**What you will do:** Reproduce every record verbatim but drop the pictures.

-- Data section follows --

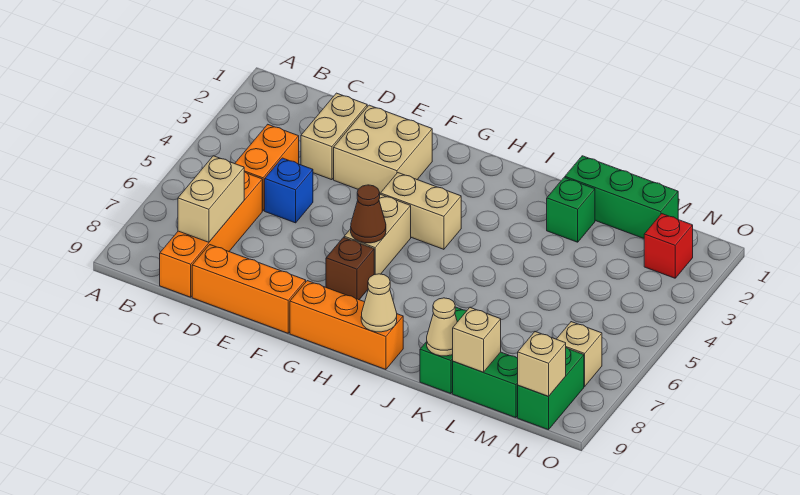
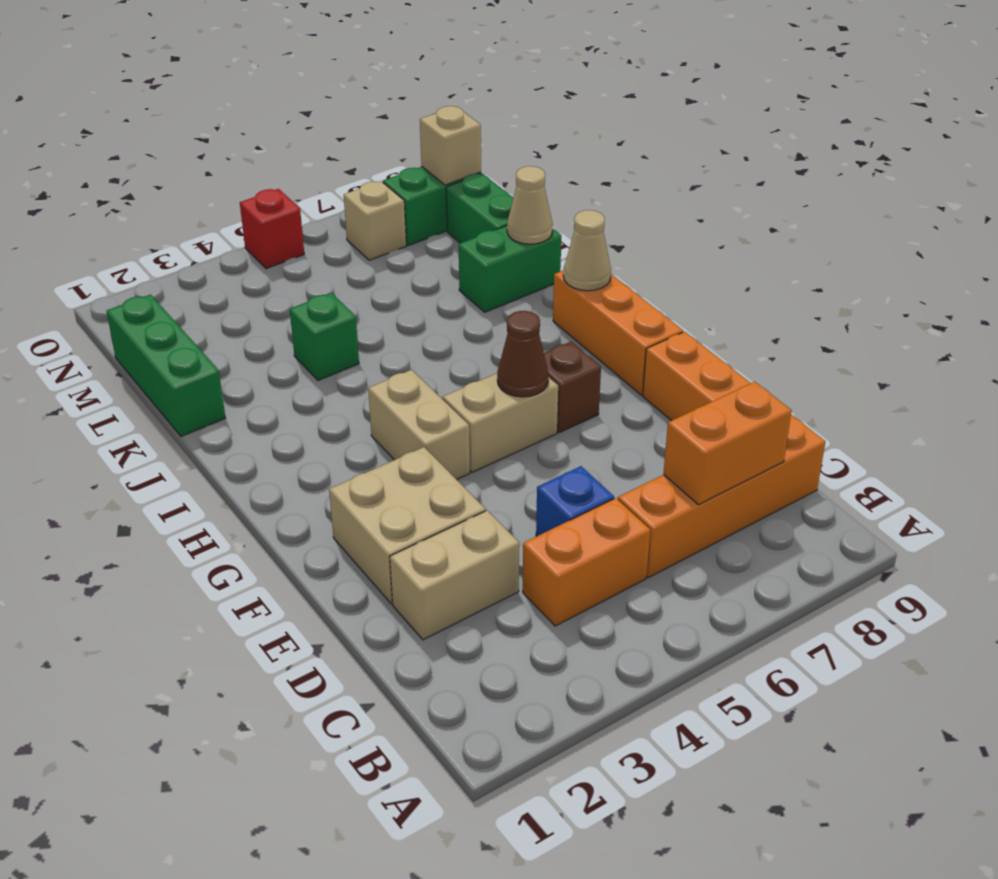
tan brick C7:C8 level 2 -> orange brick C7:C8 level 2
green brick K2 level 1 -> green brick K4 level 1
tan brick L9 level 2 -> none
red brick N2 level 1 -> red brick O5 level 1

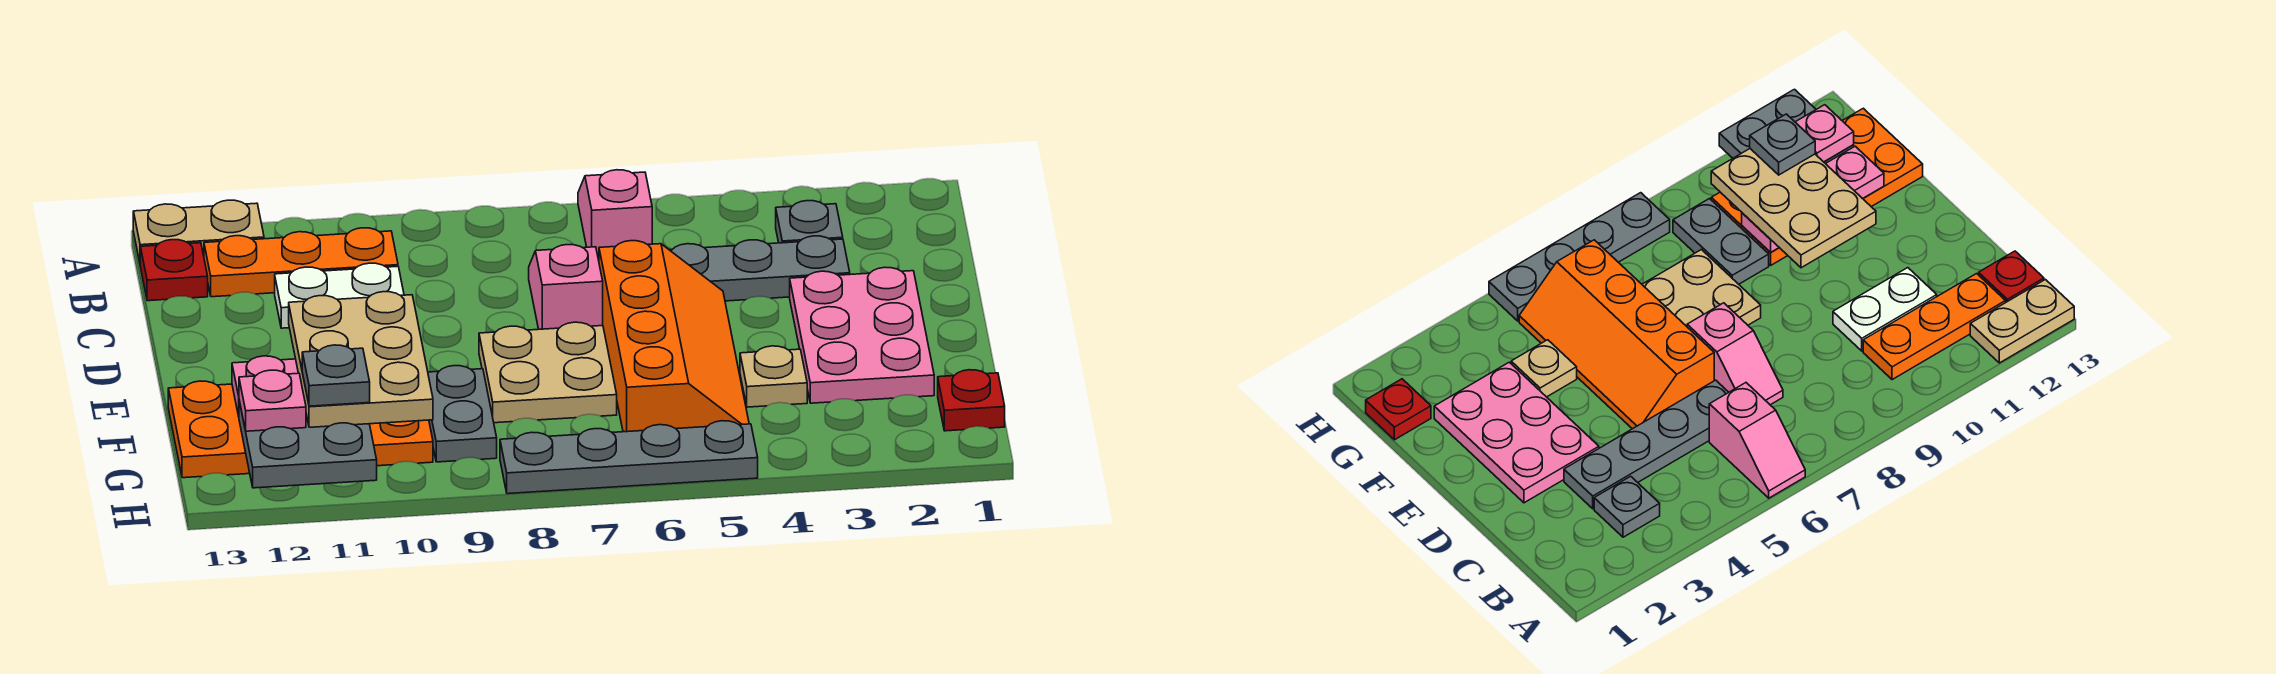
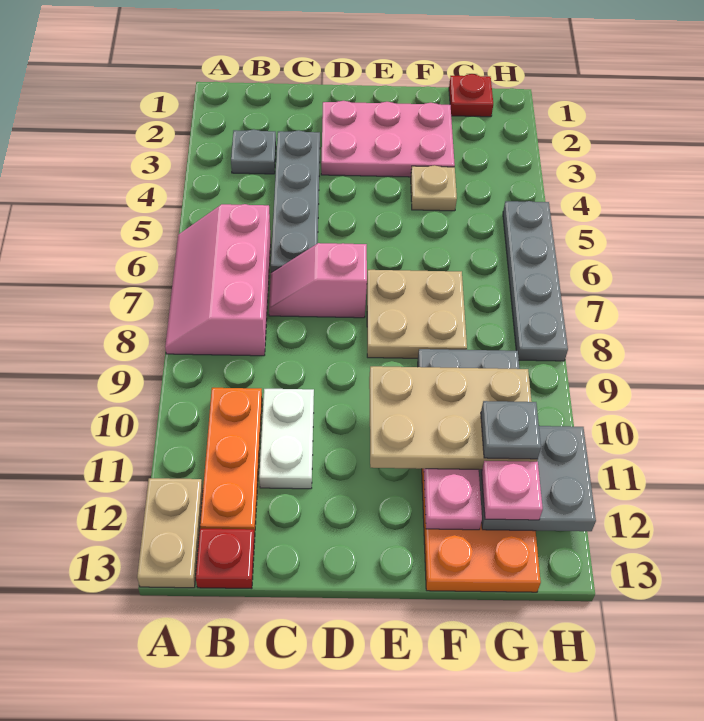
pink slope A6:B6 level 1 top B -> pink slope A6:B8 level 1 top B
orange slope D5:G6 level 1 top 6 -> none

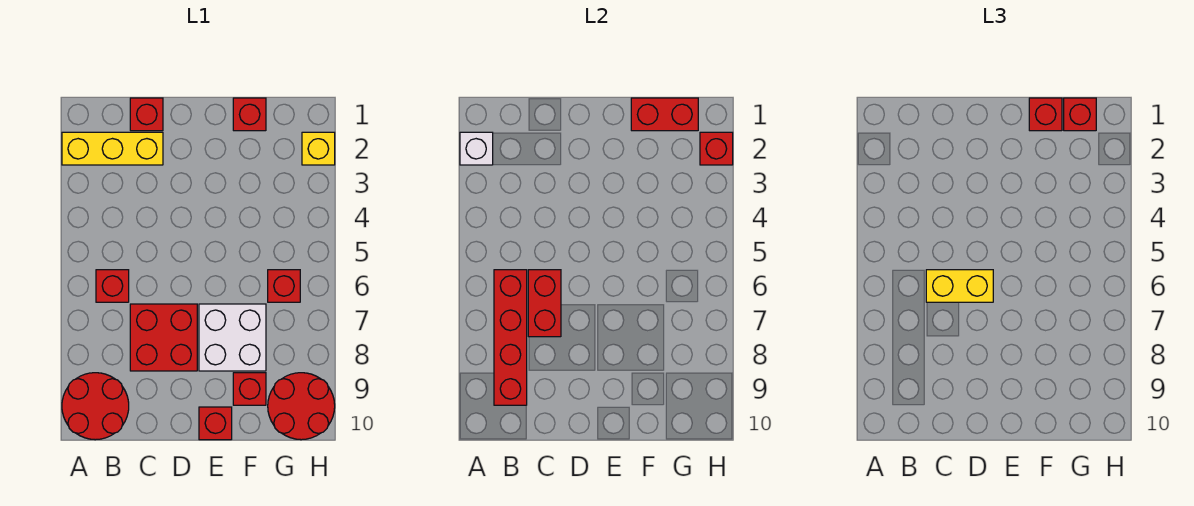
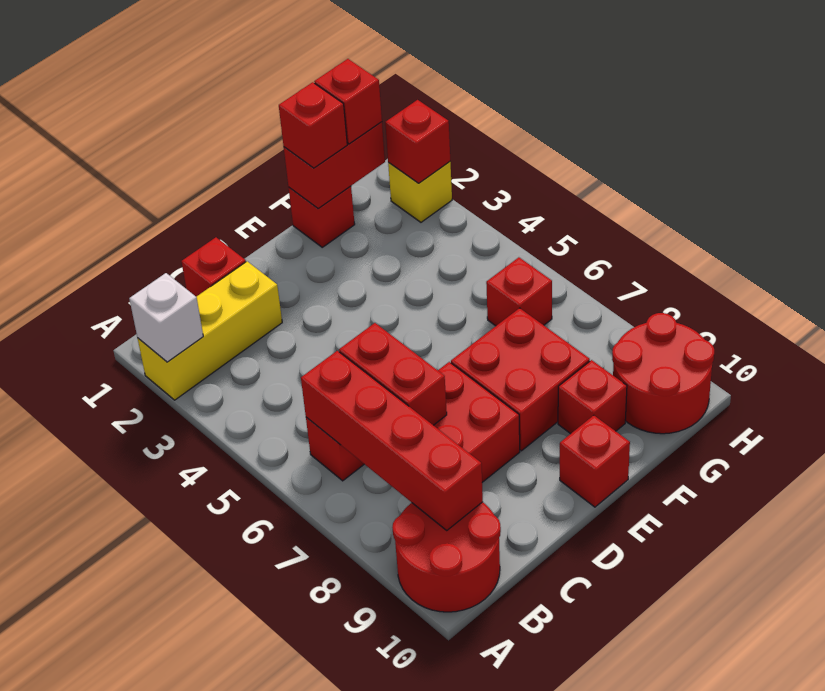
yellow brick C6:D6 level 3 -> none
white brick E7:F8 level 1 -> red brick E7:F8 level 1

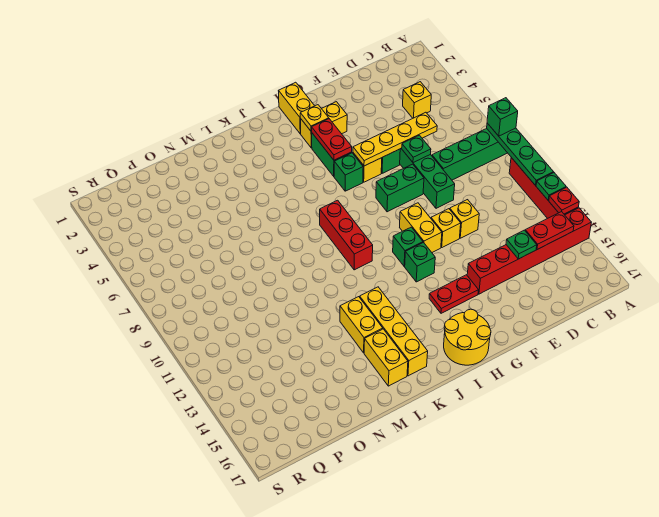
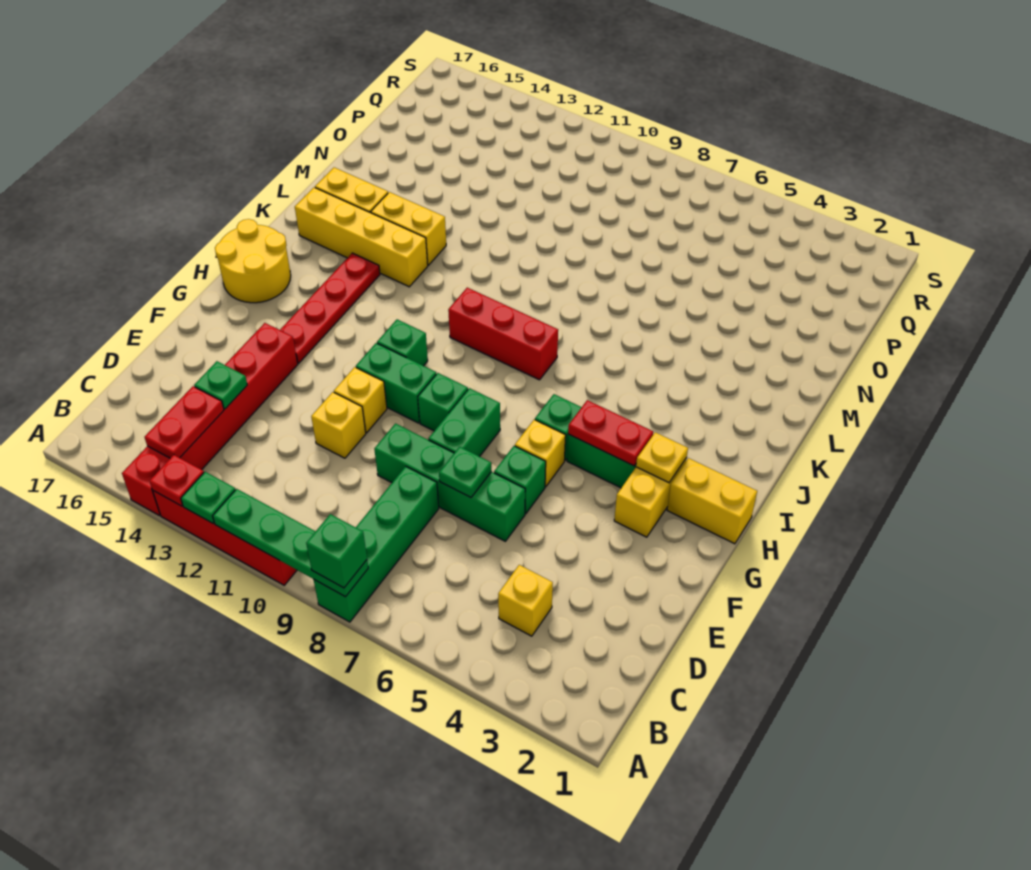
yellow plate D6:G6 level 2 -> none
yellow brick G10:G11 level 1 -> green brick G10:G11 level 1
red plate G14:H14 level 1 -> red plate G14:J14 level 1
green brick H12 level 1 -> green brick G9 level 1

-- Data section concluded --

**Result of this task:**
tan brick C7:C8 level 2 -> orange brick C7:C8 level 2
green brick K2 level 1 -> green brick K4 level 1
tan brick L9 level 2 -> none
red brick N2 level 1 -> red brick O5 level 1

pink slope A6:B6 level 1 top B -> pink slope A6:B8 level 1 top B
orange slope D5:G6 level 1 top 6 -> none

yellow brick C6:D6 level 3 -> none
white brick E7:F8 level 1 -> red brick E7:F8 level 1

yellow plate D6:G6 level 2 -> none
yellow brick G10:G11 level 1 -> green brick G10:G11 level 1
red plate G14:H14 level 1 -> red plate G14:J14 level 1
green brick H12 level 1 -> green brick G9 level 1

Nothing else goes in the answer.